Work request:
Of all the lines below, return only those starting with the line holding "(224, 148) = (77, 120): black" and going on through the line holding "(258, 195) = (361, 205): none -> green bowl", exactly as written.

(Records drawn from a dataset)
▼
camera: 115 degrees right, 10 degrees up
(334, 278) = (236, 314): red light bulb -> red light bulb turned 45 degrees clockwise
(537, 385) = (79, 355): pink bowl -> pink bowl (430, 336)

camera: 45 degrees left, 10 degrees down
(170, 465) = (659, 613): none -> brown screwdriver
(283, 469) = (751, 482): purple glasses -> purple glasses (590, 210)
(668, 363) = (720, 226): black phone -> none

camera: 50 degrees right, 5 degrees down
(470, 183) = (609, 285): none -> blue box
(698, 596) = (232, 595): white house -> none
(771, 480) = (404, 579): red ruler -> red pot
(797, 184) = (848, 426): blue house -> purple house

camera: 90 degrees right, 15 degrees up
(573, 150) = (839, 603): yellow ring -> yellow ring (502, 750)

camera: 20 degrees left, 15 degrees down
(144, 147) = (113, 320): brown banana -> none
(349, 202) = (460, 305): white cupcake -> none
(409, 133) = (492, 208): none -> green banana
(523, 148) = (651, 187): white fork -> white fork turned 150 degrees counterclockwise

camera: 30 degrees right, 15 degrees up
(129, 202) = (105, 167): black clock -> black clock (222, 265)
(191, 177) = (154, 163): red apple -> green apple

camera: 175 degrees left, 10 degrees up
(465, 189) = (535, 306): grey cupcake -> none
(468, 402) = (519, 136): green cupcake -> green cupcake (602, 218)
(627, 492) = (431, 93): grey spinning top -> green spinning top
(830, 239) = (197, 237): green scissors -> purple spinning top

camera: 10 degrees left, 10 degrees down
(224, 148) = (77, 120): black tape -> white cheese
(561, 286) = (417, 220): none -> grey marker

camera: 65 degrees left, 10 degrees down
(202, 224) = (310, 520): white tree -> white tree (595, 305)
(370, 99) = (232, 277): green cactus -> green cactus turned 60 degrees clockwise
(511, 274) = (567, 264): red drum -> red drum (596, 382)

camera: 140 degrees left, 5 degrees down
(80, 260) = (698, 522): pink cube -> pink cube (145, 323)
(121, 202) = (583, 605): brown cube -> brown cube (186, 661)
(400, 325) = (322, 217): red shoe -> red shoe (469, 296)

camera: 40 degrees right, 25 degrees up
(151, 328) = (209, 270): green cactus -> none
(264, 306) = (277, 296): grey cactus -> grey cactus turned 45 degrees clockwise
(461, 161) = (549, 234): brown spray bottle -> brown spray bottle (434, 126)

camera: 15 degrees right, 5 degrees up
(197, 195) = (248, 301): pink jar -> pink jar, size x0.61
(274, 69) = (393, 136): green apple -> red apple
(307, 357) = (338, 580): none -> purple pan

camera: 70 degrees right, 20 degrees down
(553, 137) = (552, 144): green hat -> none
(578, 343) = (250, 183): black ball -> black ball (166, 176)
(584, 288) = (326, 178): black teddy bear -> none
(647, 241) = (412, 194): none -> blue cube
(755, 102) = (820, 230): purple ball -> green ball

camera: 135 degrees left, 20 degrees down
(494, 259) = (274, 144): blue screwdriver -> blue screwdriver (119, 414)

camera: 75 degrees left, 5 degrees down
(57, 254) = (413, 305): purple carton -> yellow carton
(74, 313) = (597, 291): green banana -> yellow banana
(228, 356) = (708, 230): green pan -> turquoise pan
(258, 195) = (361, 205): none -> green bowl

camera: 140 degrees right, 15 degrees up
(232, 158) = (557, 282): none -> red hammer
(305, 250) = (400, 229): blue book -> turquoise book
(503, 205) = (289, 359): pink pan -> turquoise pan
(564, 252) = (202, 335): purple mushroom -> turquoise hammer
▲
Written response:
(224, 148) = (77, 120): black tape -> white cheese
(561, 286) = (417, 220): none -> grey marker

camera: 65 degrees left, 10 degrees down
(202, 224) = (310, 520): white tree -> white tree (595, 305)
(370, 99) = (232, 277): green cactus -> green cactus turned 60 degrees clockwise
(511, 274) = (567, 264): red drum -> red drum (596, 382)

camera: 140 degrees left, 5 degrees down
(80, 260) = (698, 522): pink cube -> pink cube (145, 323)
(121, 202) = (583, 605): brown cube -> brown cube (186, 661)
(400, 325) = (322, 217): red shoe -> red shoe (469, 296)

camera: 40 degrees right, 25 degrees up
(151, 328) = (209, 270): green cactus -> none
(264, 306) = (277, 296): grey cactus -> grey cactus turned 45 degrees clockwise
(461, 161) = (549, 234): brown spray bottle -> brown spray bottle (434, 126)

camera: 15 degrees right, 5 degrees up
(197, 195) = (248, 301): pink jar -> pink jar, size x0.61
(274, 69) = (393, 136): green apple -> red apple
(307, 357) = (338, 580): none -> purple pan

camera: 70 degrees right, 20 degrees down
(553, 137) = (552, 144): green hat -> none
(578, 343) = (250, 183): black ball -> black ball (166, 176)
(584, 288) = (326, 178): black teddy bear -> none
(647, 241) = (412, 194): none -> blue cube
(755, 102) = (820, 230): purple ball -> green ball

camera: 135 degrees left, 20 degrees down
(494, 259) = (274, 144): blue screwdriver -> blue screwdriver (119, 414)

camera: 75 degrees left, 5 degrees down
(57, 254) = (413, 305): purple carton -> yellow carton
(74, 313) = (597, 291): green banana -> yellow banana
(228, 356) = (708, 230): green pan -> turquoise pan
(258, 195) = (361, 205): none -> green bowl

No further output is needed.